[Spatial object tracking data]
-.-.-
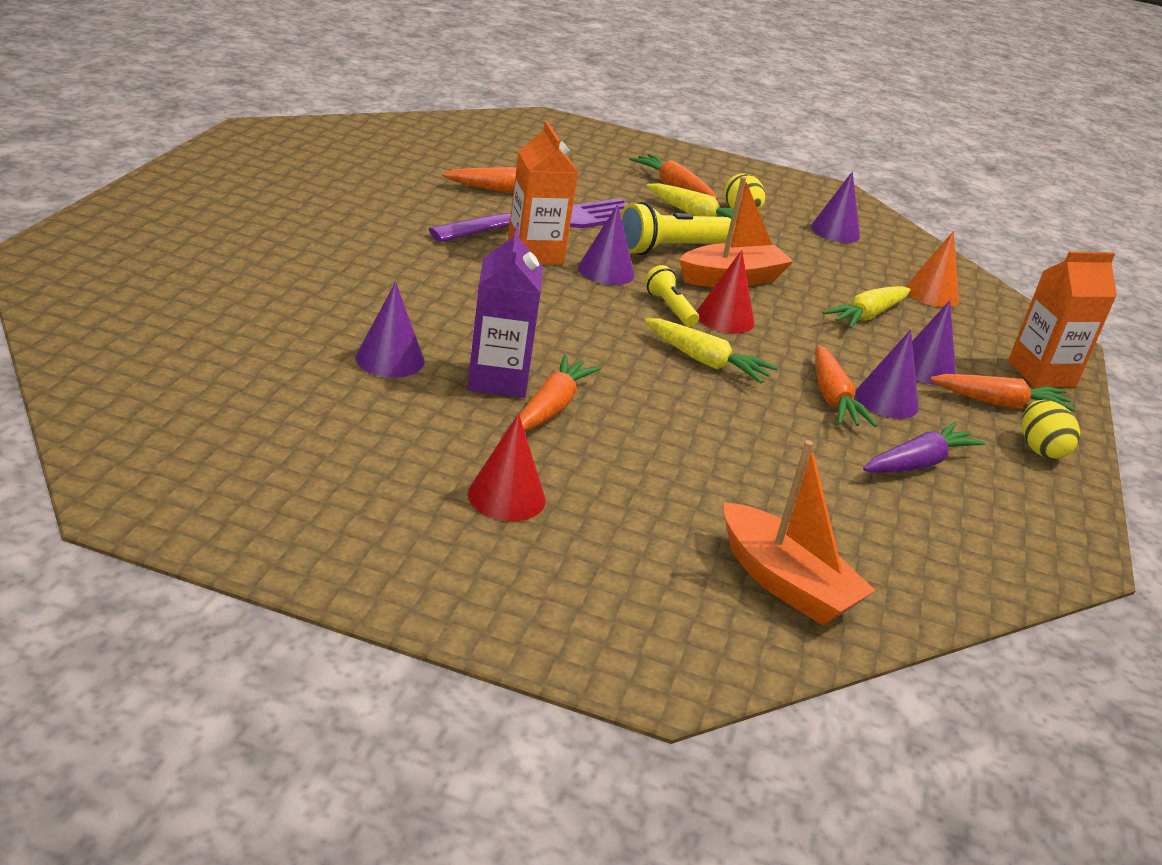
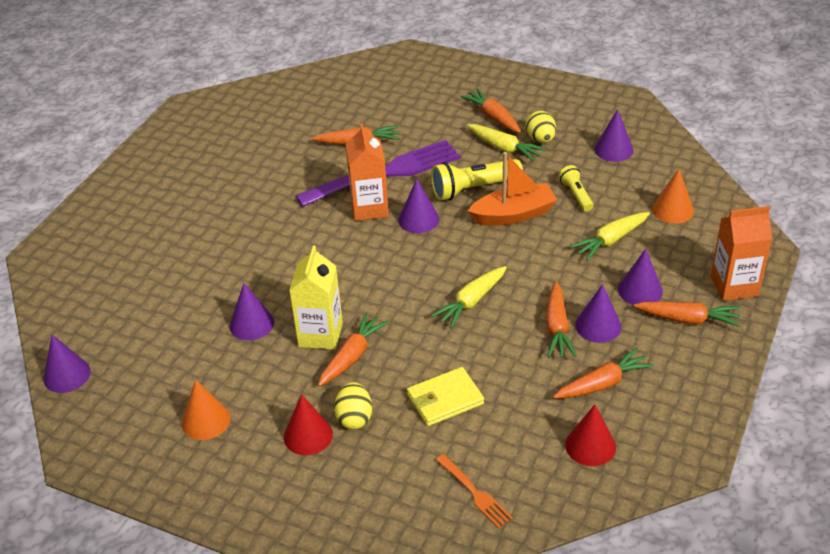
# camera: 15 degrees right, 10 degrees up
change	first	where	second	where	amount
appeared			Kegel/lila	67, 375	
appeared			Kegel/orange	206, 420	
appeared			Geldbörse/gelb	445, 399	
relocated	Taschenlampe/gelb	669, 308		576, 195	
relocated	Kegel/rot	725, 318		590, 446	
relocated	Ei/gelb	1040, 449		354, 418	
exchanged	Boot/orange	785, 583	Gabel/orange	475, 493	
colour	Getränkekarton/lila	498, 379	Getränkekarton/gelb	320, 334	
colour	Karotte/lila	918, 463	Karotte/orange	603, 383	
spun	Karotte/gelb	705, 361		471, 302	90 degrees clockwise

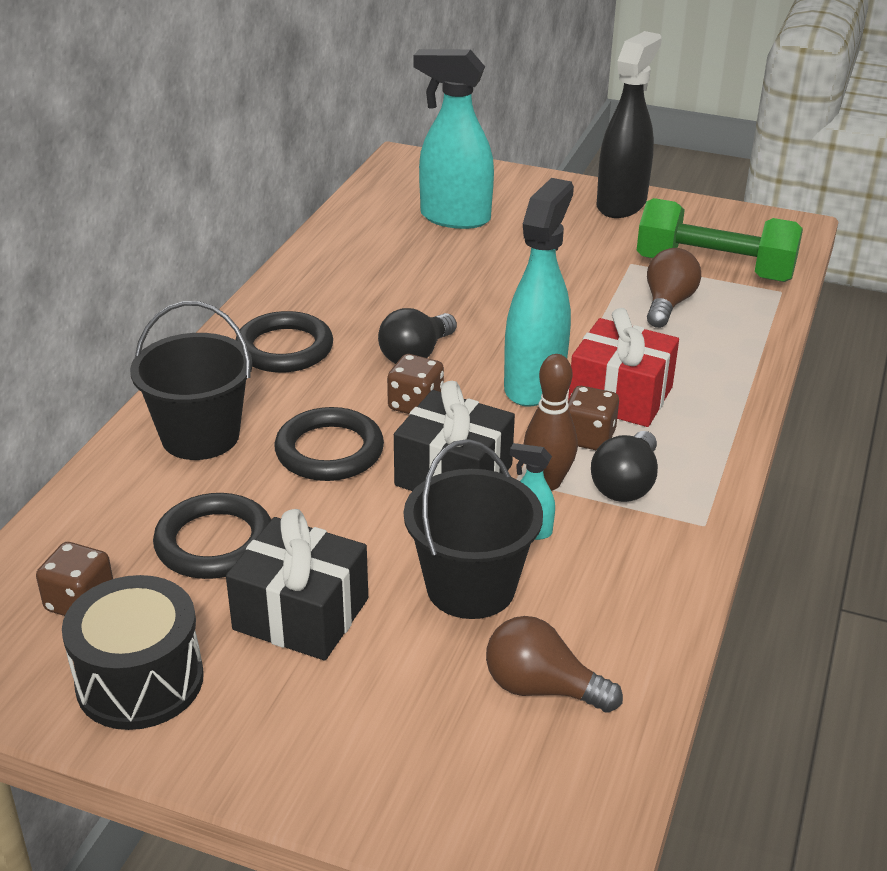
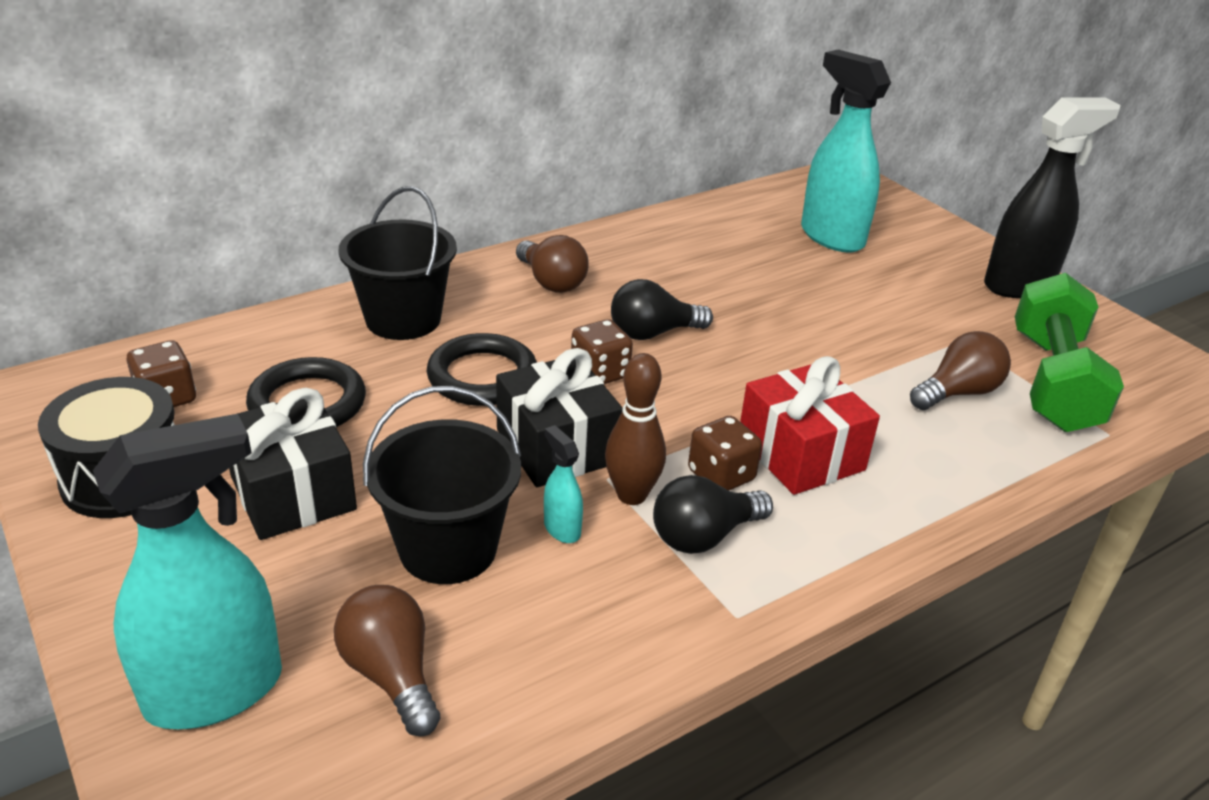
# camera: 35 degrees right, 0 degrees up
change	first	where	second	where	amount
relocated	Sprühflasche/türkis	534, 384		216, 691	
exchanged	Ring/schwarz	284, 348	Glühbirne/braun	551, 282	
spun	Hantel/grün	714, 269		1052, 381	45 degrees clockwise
-.-.-
# Prompt
Give the data again exactly, without pictures.

# Solution for this problem
# camera: 15 degrees right, 10 degrees up
change	first	where	second	where	amount
appeared			Kegel/lila	67, 375	
appeared			Kegel/orange	206, 420	
appeared			Geldbörse/gelb	445, 399	
relocated	Taschenlampe/gelb	669, 308		576, 195	
relocated	Kegel/rot	725, 318		590, 446	
relocated	Ei/gelb	1040, 449		354, 418	
exchanged	Boot/orange	785, 583	Gabel/orange	475, 493	
colour	Getränkekarton/lila	498, 379	Getränkekarton/gelb	320, 334	
colour	Karotte/lila	918, 463	Karotte/orange	603, 383	
spun	Karotte/gelb	705, 361		471, 302	90 degrees clockwise

# camera: 35 degrees right, 0 degrees up
change	first	where	second	where	amount
relocated	Sprühflasche/türkis	534, 384		216, 691	
exchanged	Ring/schwarz	284, 348	Glühbirne/braun	551, 282	
spun	Hantel/grün	714, 269		1052, 381	45 degrees clockwise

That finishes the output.